[Exercise]: Transcribe the records below in their entirety, and leave out each image.

[Task data]:
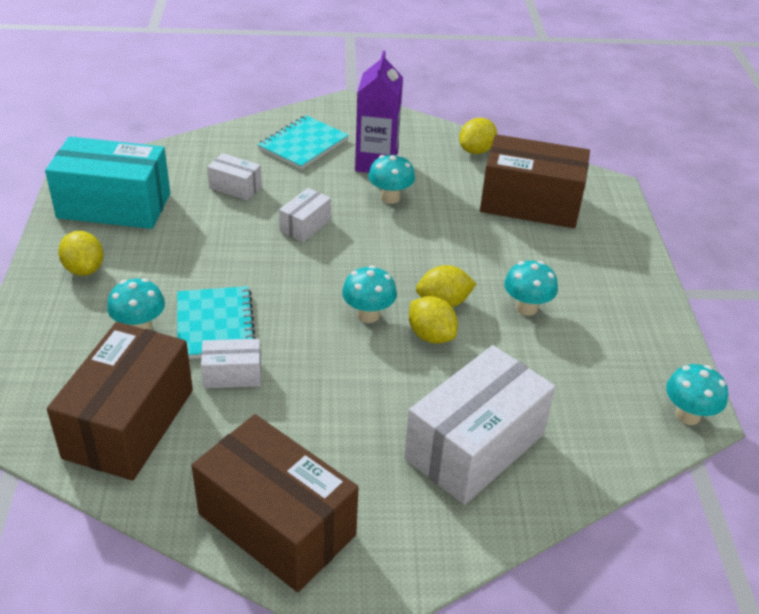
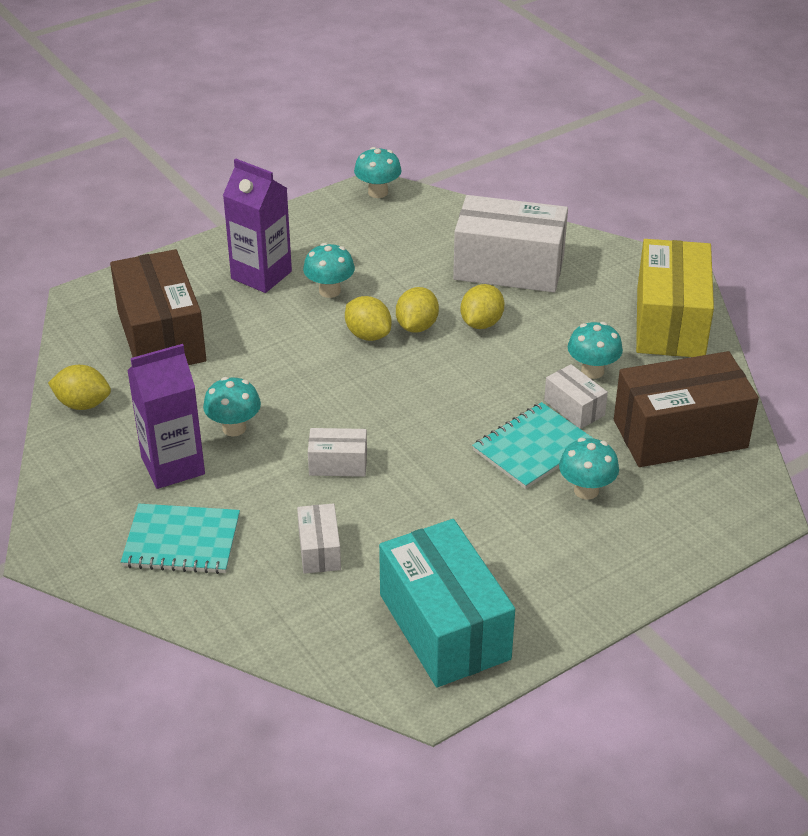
camera: 120 degrees left, 0 degrees up
(84, 269) = (558, 579): yellow lemon -> yellow lemon (481, 323)
(276, 524) = (670, 322): brown box -> yellow box
(368, 315) = (427, 368): turquoise mushroom -> turquoise mushroom (592, 371)
(580, 279) = (261, 275): none -> purple carton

[Response below]:
camera: 120 degrees left, 0 degrees up
(84, 269) = (558, 579): yellow lemon -> yellow lemon (481, 323)
(276, 524) = (670, 322): brown box -> yellow box
(368, 315) = (427, 368): turquoise mushroom -> turquoise mushroom (592, 371)
(580, 279) = (261, 275): none -> purple carton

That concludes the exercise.